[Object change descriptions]
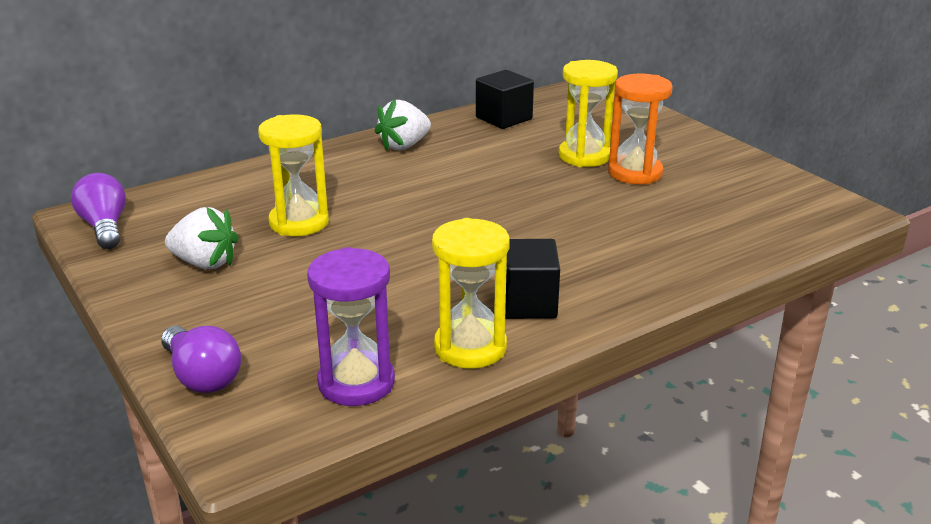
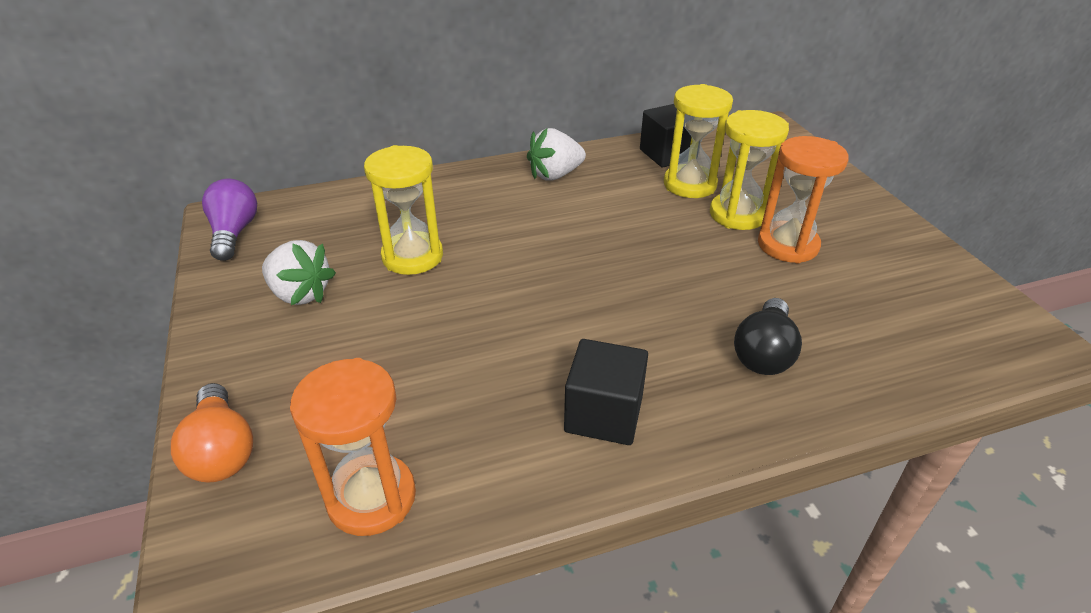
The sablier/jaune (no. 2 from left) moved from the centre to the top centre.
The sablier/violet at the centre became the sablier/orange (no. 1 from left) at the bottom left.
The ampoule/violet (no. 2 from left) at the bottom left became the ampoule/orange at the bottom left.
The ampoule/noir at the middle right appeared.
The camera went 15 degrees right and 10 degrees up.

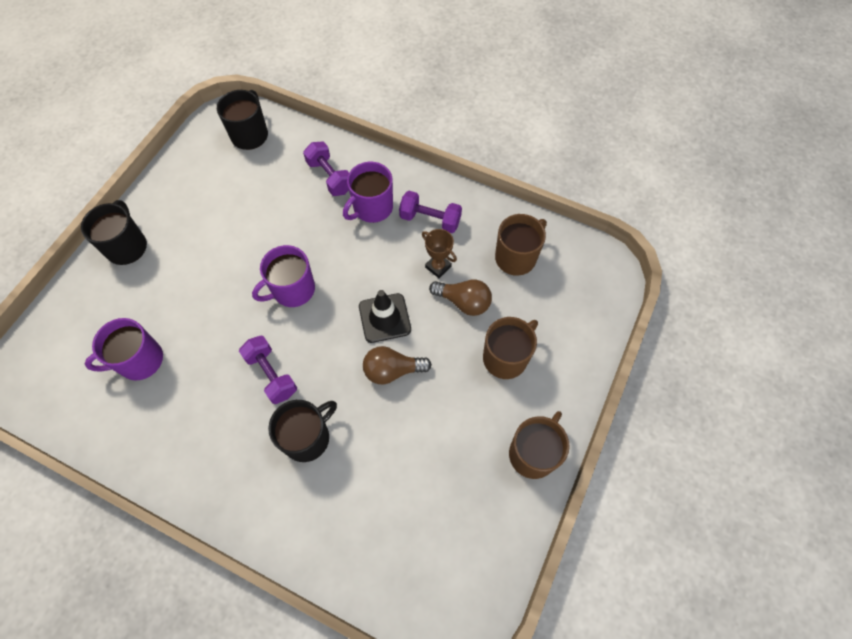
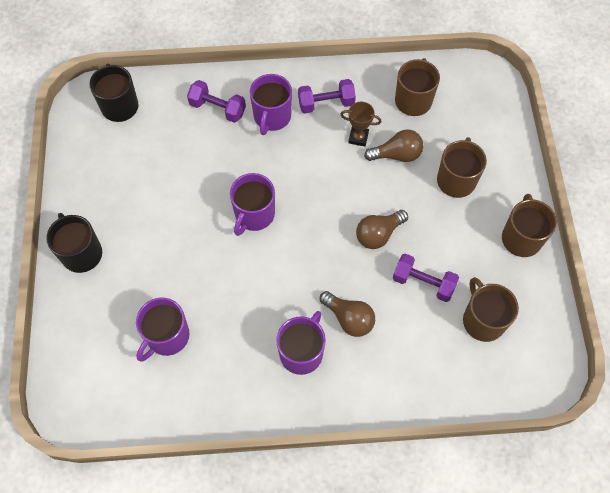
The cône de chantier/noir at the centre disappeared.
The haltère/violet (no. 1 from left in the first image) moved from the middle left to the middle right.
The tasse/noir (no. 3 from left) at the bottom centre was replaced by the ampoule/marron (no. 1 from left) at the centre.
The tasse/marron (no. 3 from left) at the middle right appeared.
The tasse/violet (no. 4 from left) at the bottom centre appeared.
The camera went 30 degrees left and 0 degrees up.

ACTIVITY -
Only the lines above that hold "degrees" are wanted. Show every one of them.

EXERCISE RESULT -
The camera went 15 degrees right and 10 degrees up.
The camera went 30 degrees left and 0 degrees up.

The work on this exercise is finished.